> Aim of the task: Write out each entry again. Keep every word exactly as it is.

> Stored entries:

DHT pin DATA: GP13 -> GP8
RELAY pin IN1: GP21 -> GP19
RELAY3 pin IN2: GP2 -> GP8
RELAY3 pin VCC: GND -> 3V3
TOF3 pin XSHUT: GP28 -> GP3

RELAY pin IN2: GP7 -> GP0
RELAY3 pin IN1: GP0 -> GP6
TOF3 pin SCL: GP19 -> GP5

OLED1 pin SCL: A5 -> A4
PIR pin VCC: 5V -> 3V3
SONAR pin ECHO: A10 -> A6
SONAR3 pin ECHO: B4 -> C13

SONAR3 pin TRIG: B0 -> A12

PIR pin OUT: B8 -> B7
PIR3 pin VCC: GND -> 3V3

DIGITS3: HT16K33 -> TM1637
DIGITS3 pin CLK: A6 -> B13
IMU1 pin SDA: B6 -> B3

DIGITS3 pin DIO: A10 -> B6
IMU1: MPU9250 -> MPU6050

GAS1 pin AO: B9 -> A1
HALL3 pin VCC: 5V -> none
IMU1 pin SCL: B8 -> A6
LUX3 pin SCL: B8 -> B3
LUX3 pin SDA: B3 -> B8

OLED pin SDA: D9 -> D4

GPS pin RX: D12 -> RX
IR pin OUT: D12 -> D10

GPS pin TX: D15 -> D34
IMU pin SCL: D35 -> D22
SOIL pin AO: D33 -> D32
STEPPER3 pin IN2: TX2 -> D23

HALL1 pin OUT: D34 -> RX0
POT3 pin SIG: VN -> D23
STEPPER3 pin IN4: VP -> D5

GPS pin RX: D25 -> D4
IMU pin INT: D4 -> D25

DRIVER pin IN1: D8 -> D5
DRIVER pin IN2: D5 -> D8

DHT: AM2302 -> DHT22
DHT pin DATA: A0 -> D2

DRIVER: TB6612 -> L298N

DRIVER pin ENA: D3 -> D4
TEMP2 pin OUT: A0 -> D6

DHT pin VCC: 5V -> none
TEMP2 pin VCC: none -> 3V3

> Expected output:
DHT pin DATA: GP13 -> GP8
RELAY pin IN1: GP21 -> GP19
RELAY3 pin IN2: GP2 -> GP8
RELAY3 pin VCC: GND -> 3V3
TOF3 pin XSHUT: GP28 -> GP3

RELAY pin IN2: GP7 -> GP0
RELAY3 pin IN1: GP0 -> GP6
TOF3 pin SCL: GP19 -> GP5

OLED1 pin SCL: A5 -> A4
PIR pin VCC: 5V -> 3V3
SONAR pin ECHO: A10 -> A6
SONAR3 pin ECHO: B4 -> C13

SONAR3 pin TRIG: B0 -> A12

PIR pin OUT: B8 -> B7
PIR3 pin VCC: GND -> 3V3

DIGITS3: HT16K33 -> TM1637
DIGITS3 pin CLK: A6 -> B13
IMU1 pin SDA: B6 -> B3

DIGITS3 pin DIO: A10 -> B6
IMU1: MPU9250 -> MPU6050

GAS1 pin AO: B9 -> A1
HALL3 pin VCC: 5V -> none
IMU1 pin SCL: B8 -> A6
LUX3 pin SCL: B8 -> B3
LUX3 pin SDA: B3 -> B8

OLED pin SDA: D9 -> D4

GPS pin RX: D12 -> RX
IR pin OUT: D12 -> D10

GPS pin TX: D15 -> D34
IMU pin SCL: D35 -> D22
SOIL pin AO: D33 -> D32
STEPPER3 pin IN2: TX2 -> D23

HALL1 pin OUT: D34 -> RX0
POT3 pin SIG: VN -> D23
STEPPER3 pin IN4: VP -> D5

GPS pin RX: D25 -> D4
IMU pin INT: D4 -> D25

DRIVER pin IN1: D8 -> D5
DRIVER pin IN2: D5 -> D8

DHT: AM2302 -> DHT22
DHT pin DATA: A0 -> D2

DRIVER: TB6612 -> L298N

DRIVER pin ENA: D3 -> D4
TEMP2 pin OUT: A0 -> D6

DHT pin VCC: 5V -> none
TEMP2 pin VCC: none -> 3V3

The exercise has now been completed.